◆ **Information supplied**:
____
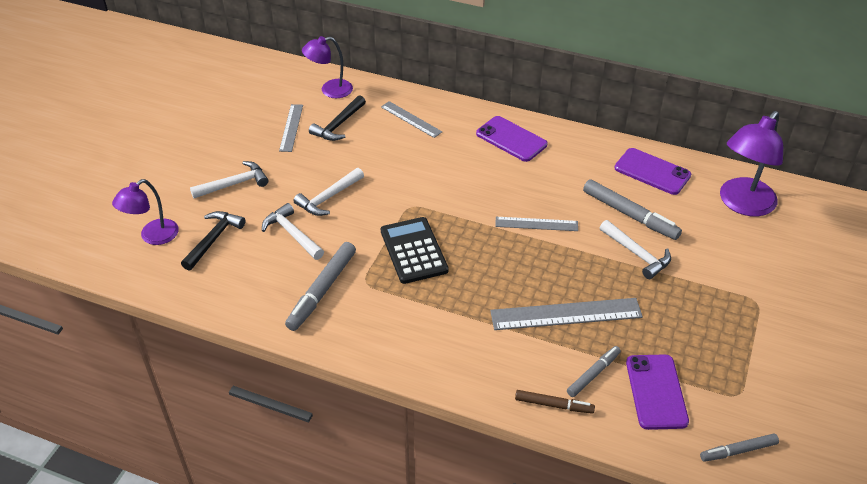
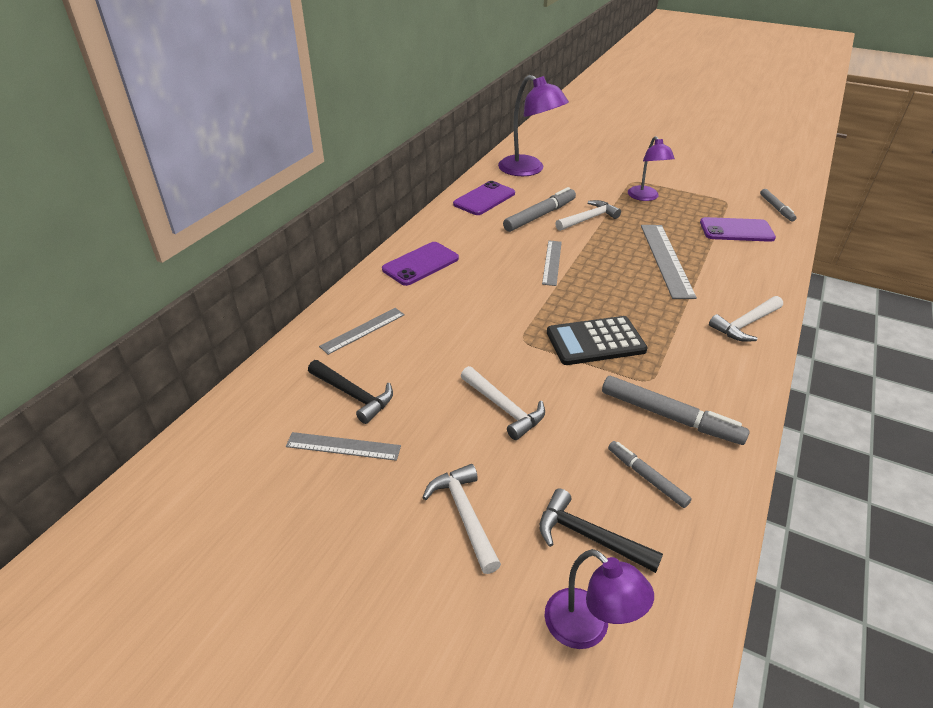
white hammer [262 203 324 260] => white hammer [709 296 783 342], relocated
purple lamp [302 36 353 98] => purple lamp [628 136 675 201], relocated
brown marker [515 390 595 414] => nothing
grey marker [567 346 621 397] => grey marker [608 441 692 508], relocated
____
◆ **Assignment**:
Wherever the word "relocated" appears in a line of the data above, copy that line.

◆ **Result of this task**:
white hammer [262 203 324 260] => white hammer [709 296 783 342], relocated
purple lamp [302 36 353 98] => purple lamp [628 136 675 201], relocated
grey marker [567 346 621 397] => grey marker [608 441 692 508], relocated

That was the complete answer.